What the task requires. Every entry below should be reproduced exactly, with all pictures left out.

Exercise input.
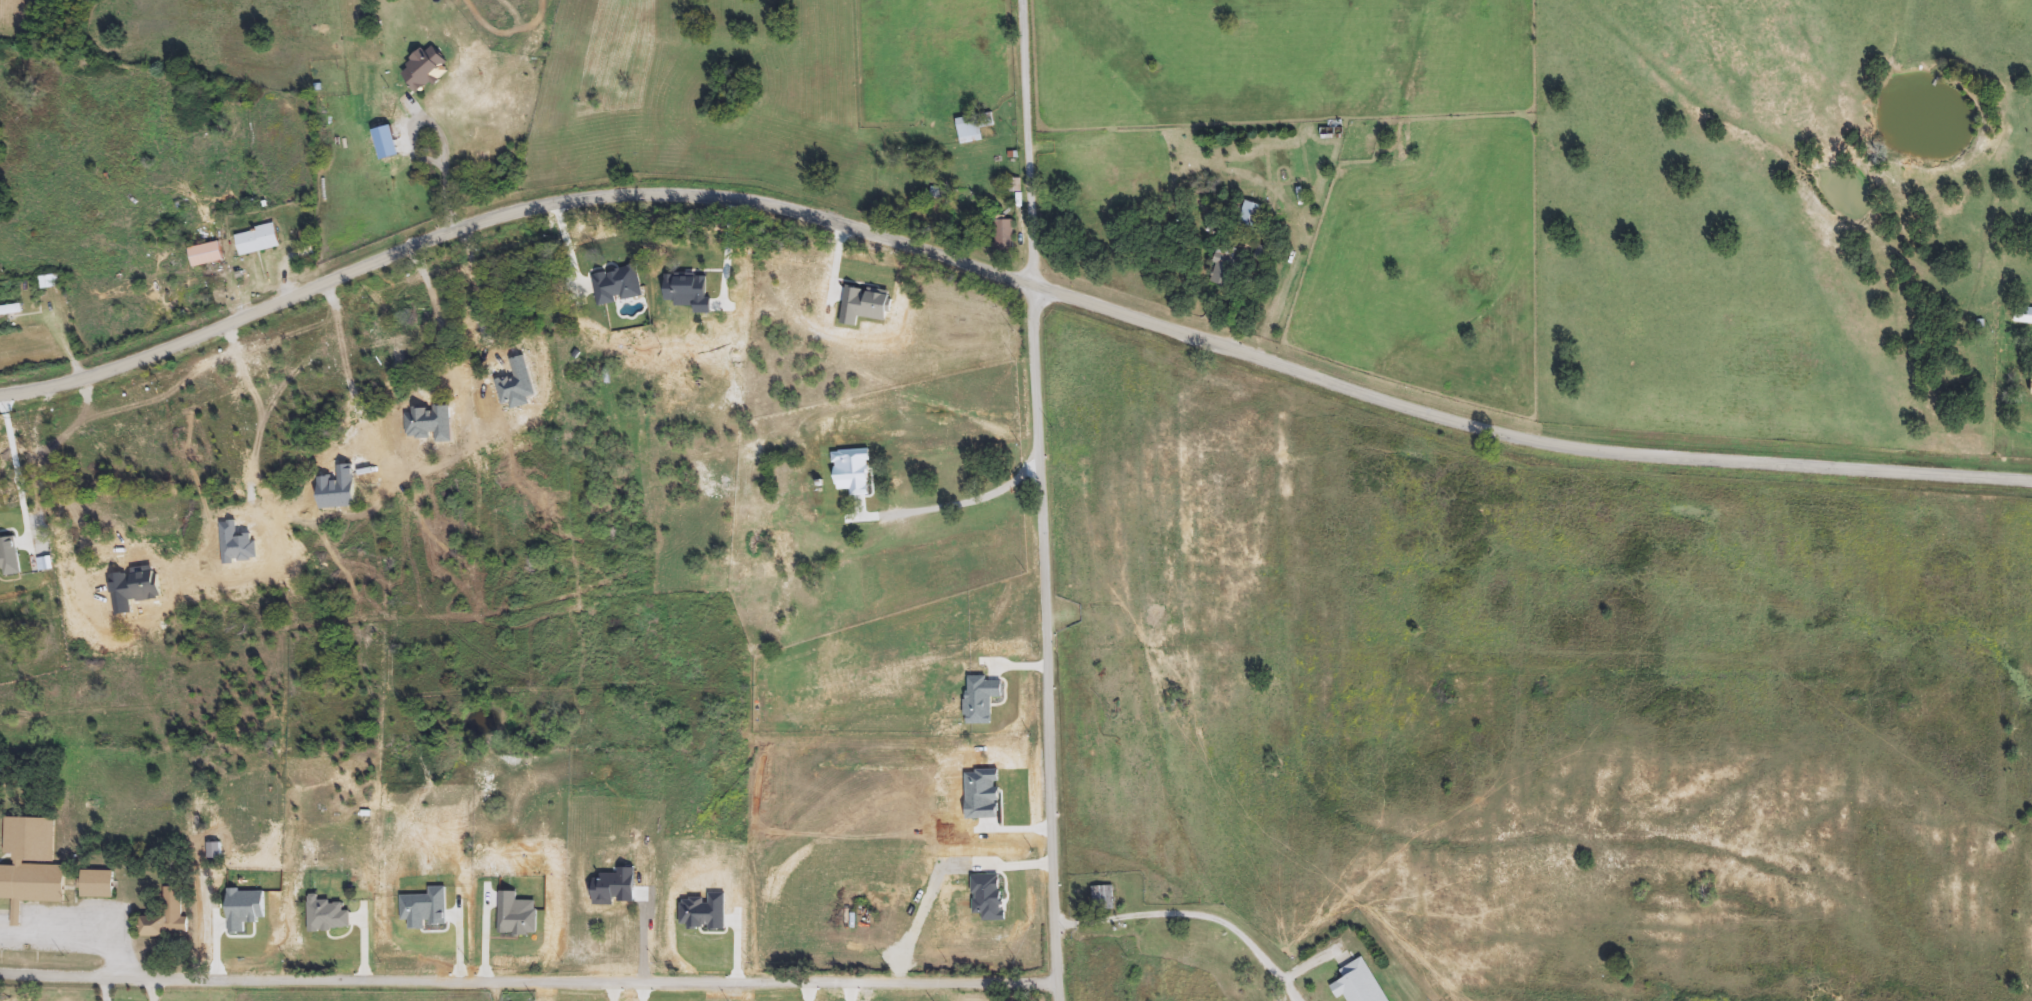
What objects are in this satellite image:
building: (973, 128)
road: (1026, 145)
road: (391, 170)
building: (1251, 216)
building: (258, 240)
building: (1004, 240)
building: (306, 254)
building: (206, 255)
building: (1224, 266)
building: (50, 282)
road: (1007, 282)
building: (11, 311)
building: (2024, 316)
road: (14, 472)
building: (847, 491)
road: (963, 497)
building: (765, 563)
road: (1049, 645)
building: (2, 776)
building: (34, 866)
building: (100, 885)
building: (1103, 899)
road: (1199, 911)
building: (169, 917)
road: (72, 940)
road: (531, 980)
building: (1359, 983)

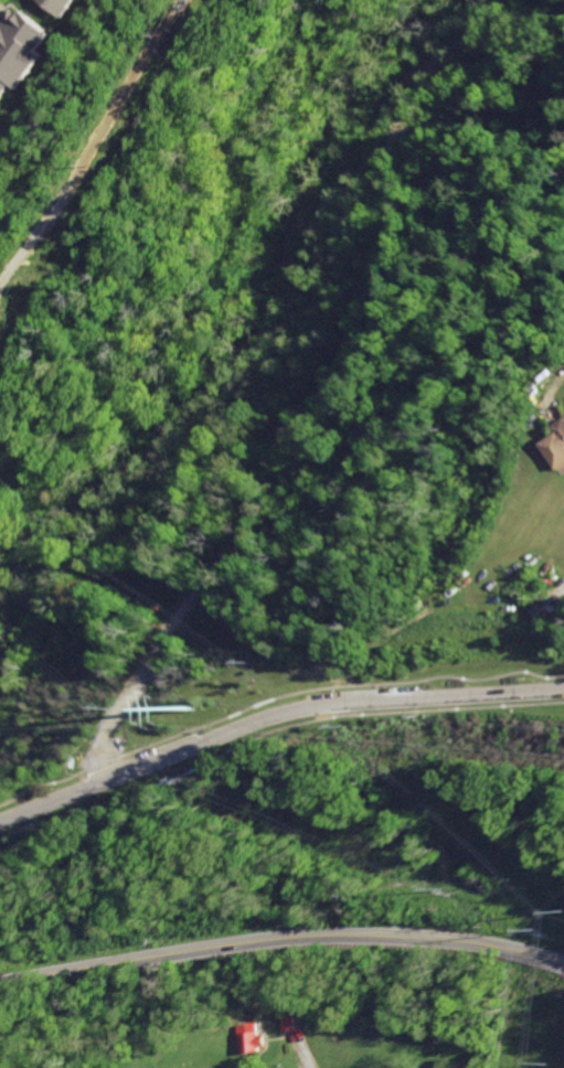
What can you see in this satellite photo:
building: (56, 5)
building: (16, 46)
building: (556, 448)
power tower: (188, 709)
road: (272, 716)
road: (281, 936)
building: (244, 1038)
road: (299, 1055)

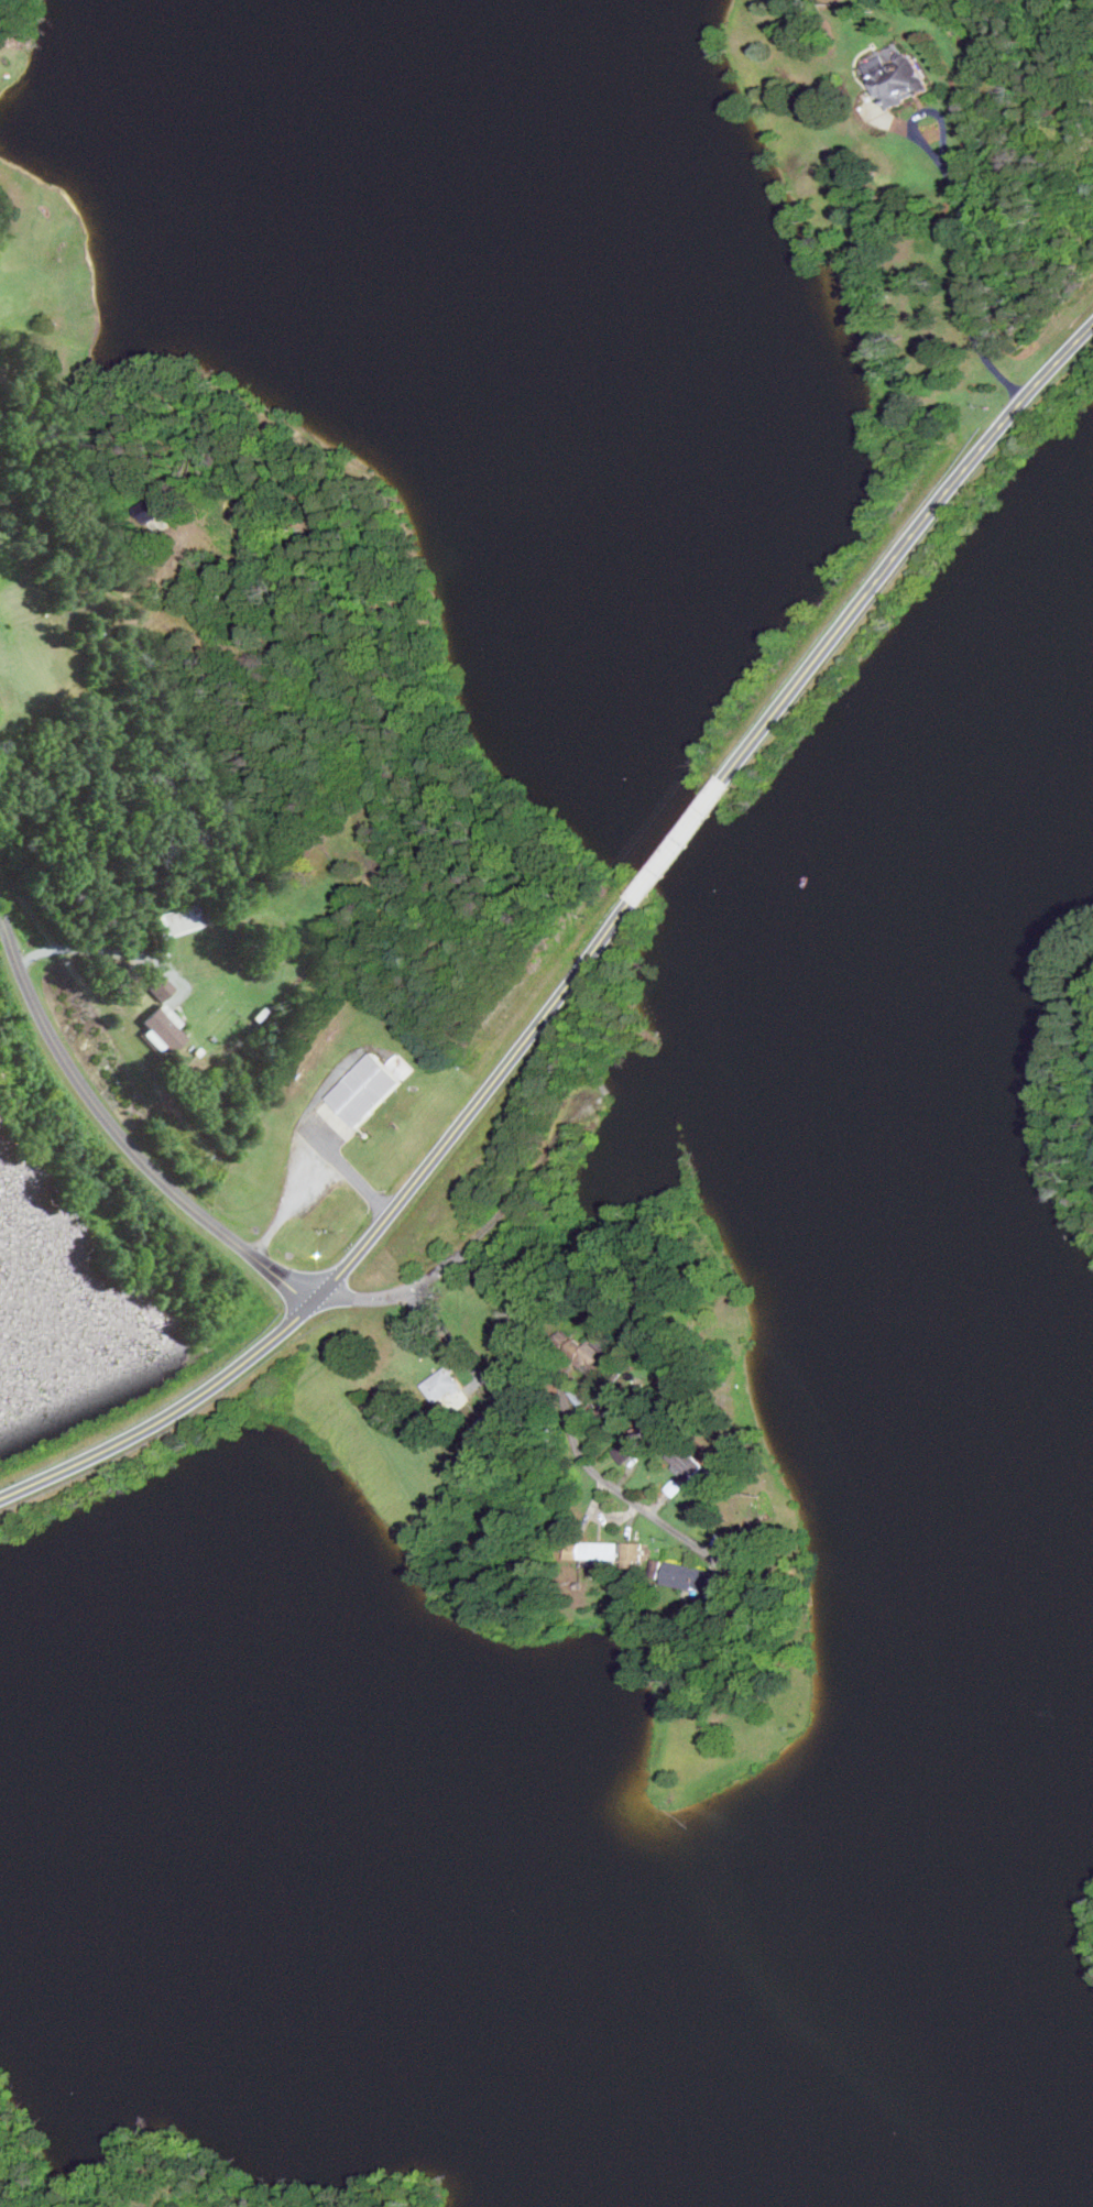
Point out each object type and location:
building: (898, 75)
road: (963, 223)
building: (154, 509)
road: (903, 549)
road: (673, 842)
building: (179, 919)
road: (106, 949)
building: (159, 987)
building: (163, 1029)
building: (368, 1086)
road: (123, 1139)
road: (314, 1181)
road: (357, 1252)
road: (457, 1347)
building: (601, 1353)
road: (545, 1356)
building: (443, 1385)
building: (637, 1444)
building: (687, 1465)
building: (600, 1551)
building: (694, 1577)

Reply.
What objects are in this satellite image:
building: (973, 128)
road: (1026, 145)
road: (391, 170)
building: (1251, 216)
building: (258, 240)
building: (1004, 240)
building: (306, 254)
building: (206, 255)
building: (1224, 266)
building: (50, 282)
road: (1007, 282)
building: (11, 311)
building: (2024, 316)
road: (14, 472)
building: (847, 491)
road: (963, 497)
building: (765, 563)
road: (1049, 645)
building: (2, 776)
building: (34, 866)
building: (100, 885)
building: (1103, 899)
road: (1199, 911)
building: (169, 917)
road: (72, 940)
road: (531, 980)
building: (1359, 983)

What can you see in this satellite photo:
building: (56, 5)
building: (16, 46)
building: (556, 448)
power tower: (188, 709)
road: (272, 716)
road: (281, 936)
building: (244, 1038)
road: (299, 1055)

Point out each object type and location:
building: (898, 75)
road: (963, 223)
building: (154, 509)
road: (903, 549)
road: (673, 842)
building: (179, 919)
road: (106, 949)
building: (159, 987)
building: (163, 1029)
building: (368, 1086)
road: (123, 1139)
road: (314, 1181)
road: (357, 1252)
road: (457, 1347)
building: (601, 1353)
road: (545, 1356)
building: (443, 1385)
building: (637, 1444)
building: (687, 1465)
building: (600, 1551)
building: (694, 1577)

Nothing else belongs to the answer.